Start of Block

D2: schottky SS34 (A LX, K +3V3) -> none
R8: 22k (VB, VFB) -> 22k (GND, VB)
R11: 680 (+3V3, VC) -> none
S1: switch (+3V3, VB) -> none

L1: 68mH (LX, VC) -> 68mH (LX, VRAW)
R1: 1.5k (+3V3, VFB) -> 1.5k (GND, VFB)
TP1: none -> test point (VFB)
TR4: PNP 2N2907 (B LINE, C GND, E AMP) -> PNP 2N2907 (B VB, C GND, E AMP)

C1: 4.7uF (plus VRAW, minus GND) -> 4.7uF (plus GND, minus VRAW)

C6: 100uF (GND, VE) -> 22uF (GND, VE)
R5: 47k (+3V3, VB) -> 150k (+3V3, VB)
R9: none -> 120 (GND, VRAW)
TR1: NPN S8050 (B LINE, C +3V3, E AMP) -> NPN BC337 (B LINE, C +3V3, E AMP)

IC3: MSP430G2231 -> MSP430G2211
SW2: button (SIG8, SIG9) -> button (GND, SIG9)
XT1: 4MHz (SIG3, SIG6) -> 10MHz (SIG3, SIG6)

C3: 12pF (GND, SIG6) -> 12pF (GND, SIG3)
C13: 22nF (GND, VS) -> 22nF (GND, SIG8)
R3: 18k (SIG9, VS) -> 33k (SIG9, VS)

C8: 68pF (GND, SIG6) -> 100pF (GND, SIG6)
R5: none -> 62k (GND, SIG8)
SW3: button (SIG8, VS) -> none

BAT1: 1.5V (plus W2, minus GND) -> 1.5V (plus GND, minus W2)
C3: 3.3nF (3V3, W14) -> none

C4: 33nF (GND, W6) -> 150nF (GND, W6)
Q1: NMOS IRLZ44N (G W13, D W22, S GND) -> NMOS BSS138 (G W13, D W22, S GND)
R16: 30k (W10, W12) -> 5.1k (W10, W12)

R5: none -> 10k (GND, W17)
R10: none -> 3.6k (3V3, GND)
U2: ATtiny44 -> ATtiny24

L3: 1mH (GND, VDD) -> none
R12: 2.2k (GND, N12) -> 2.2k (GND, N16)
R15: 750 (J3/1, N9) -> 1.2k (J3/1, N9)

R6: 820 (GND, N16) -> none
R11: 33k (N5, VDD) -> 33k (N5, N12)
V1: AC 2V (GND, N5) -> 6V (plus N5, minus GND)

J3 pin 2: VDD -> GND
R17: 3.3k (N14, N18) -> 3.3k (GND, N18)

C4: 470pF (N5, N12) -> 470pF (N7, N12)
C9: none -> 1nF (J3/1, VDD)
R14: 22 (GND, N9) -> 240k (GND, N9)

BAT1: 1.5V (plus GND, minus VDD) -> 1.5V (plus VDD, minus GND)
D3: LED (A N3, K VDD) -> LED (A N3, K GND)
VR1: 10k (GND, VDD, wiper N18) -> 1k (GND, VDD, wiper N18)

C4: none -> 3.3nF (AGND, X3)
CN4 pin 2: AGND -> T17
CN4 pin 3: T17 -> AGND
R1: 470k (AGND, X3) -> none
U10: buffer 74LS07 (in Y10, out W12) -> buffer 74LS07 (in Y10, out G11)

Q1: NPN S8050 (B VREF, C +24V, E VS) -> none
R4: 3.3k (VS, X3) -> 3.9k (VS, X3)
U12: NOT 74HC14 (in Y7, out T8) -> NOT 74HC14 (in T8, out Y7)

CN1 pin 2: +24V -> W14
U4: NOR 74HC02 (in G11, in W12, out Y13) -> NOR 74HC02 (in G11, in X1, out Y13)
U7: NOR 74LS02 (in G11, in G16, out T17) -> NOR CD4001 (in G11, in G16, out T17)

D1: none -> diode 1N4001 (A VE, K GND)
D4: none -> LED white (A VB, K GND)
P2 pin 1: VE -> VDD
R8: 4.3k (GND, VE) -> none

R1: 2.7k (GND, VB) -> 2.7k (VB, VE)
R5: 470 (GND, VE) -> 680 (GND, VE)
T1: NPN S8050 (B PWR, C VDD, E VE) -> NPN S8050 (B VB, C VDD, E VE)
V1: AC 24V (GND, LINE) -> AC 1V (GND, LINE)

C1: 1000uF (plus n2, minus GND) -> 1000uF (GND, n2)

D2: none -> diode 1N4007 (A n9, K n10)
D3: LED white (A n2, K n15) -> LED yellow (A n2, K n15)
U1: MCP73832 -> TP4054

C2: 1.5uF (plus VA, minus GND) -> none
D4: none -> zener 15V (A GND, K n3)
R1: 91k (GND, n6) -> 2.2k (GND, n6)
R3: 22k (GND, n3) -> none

End of Block

Answer with one number: how many lines of the entries above include the word "AGND".

4